### Exercise objective
Any pictures should be dropped; everything else in the records is to be returned exactly.

##### Raw data #####

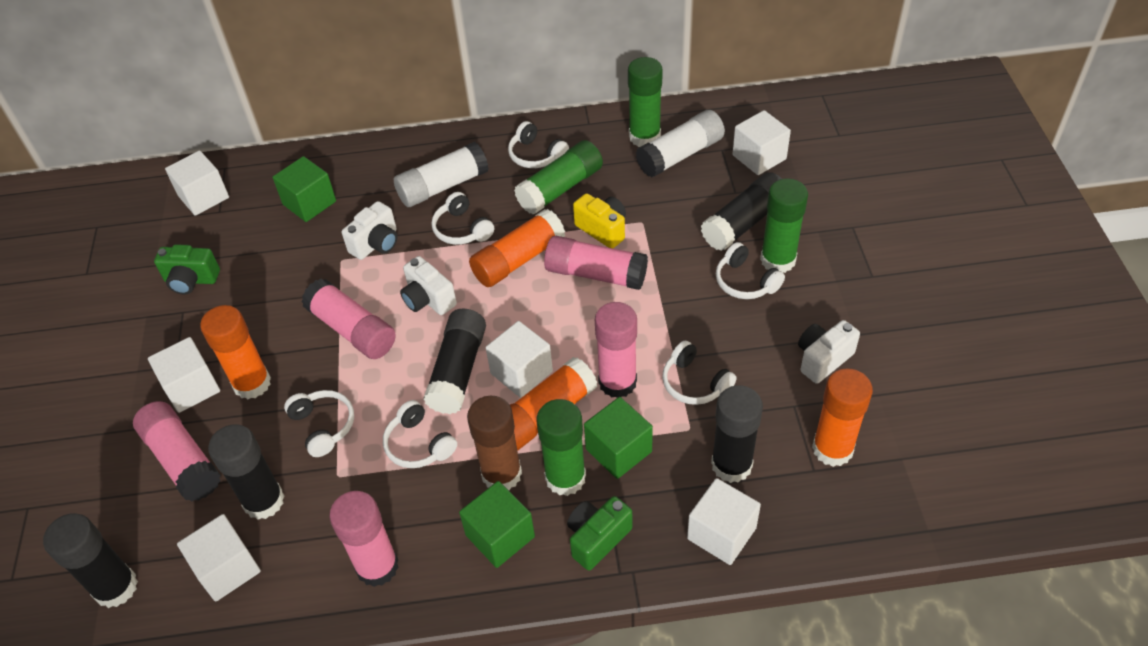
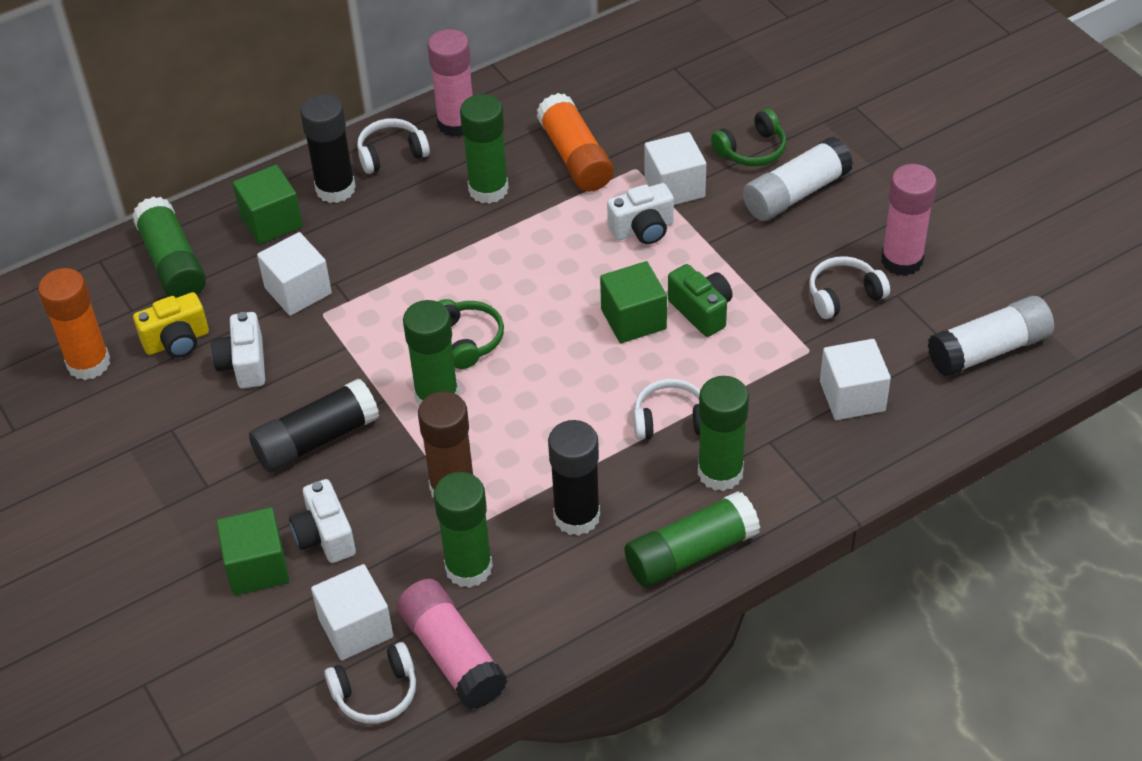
black glue stick: 5 -> 3
green camera: 2 -> 1
green glue stick: 4 -> 6
green headphones: 0 -> 2
orange glue stick: 4 -> 2
pink glue stick: 5 -> 3
white cube: 6 -> 4
white headphones: 6 -> 4

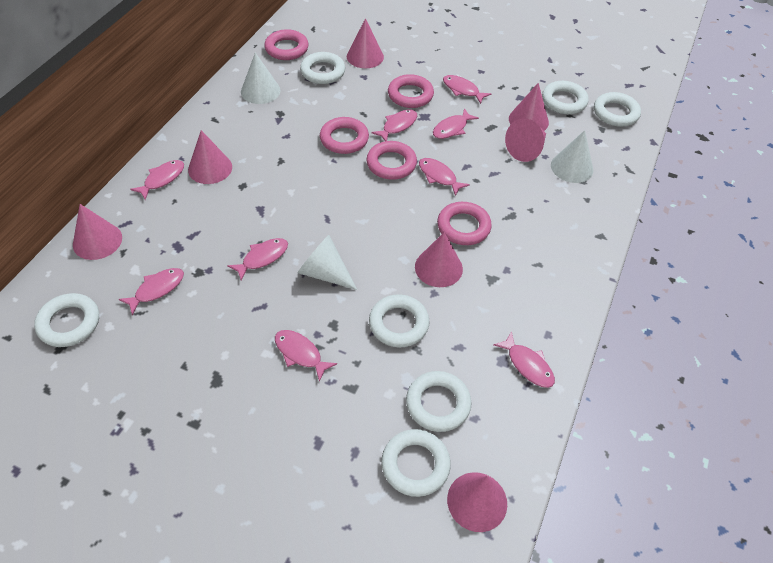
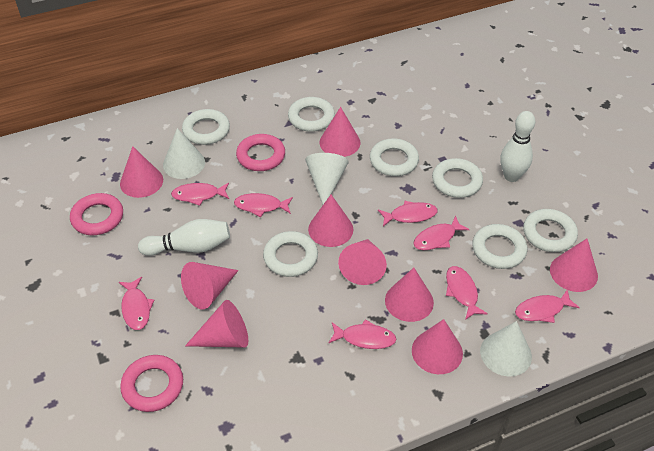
pink cone: 7 -> 9
pink fish: 9 -> 8
pink ring: 5 -> 3
white bowling pin: 0 -> 2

#####

### Finished exercise
black glue stick: 5 -> 3
green camera: 2 -> 1
green glue stick: 4 -> 6
green headphones: 0 -> 2
orange glue stick: 4 -> 2
pink glue stick: 5 -> 3
white cube: 6 -> 4
white headphones: 6 -> 4

pink cone: 7 -> 9
pink fish: 9 -> 8
pink ring: 5 -> 3
white bowling pin: 0 -> 2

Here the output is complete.